• [TASK REQUIREMENTS]: Within these records, how many lines hold "NAND"? Give the number alone.

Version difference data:

⟨

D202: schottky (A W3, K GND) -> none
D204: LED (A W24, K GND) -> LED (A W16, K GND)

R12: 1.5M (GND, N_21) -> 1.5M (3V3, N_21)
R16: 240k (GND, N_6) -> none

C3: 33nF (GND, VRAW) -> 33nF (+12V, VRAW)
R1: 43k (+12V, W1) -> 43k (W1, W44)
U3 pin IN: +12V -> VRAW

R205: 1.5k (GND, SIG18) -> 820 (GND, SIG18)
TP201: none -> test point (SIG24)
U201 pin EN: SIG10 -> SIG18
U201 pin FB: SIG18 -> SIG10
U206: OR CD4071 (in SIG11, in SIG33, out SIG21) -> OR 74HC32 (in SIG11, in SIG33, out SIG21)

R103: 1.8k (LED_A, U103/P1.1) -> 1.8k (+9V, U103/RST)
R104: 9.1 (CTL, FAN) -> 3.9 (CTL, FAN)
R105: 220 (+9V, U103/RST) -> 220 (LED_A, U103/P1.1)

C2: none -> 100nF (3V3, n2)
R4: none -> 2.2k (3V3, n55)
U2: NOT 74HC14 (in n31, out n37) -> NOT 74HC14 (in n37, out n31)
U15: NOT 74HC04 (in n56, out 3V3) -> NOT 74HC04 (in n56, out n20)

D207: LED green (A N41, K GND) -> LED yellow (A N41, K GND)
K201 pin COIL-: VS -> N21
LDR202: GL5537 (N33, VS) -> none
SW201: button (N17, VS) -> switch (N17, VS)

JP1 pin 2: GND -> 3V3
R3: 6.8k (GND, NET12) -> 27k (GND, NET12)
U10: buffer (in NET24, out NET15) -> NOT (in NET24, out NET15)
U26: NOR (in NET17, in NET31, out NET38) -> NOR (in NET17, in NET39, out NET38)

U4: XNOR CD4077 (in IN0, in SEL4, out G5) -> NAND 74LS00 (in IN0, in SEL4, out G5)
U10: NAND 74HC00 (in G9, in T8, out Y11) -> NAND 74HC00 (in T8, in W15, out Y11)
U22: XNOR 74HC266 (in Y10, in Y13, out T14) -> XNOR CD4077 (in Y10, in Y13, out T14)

⟩

• [EXERCISE RESULT]: 2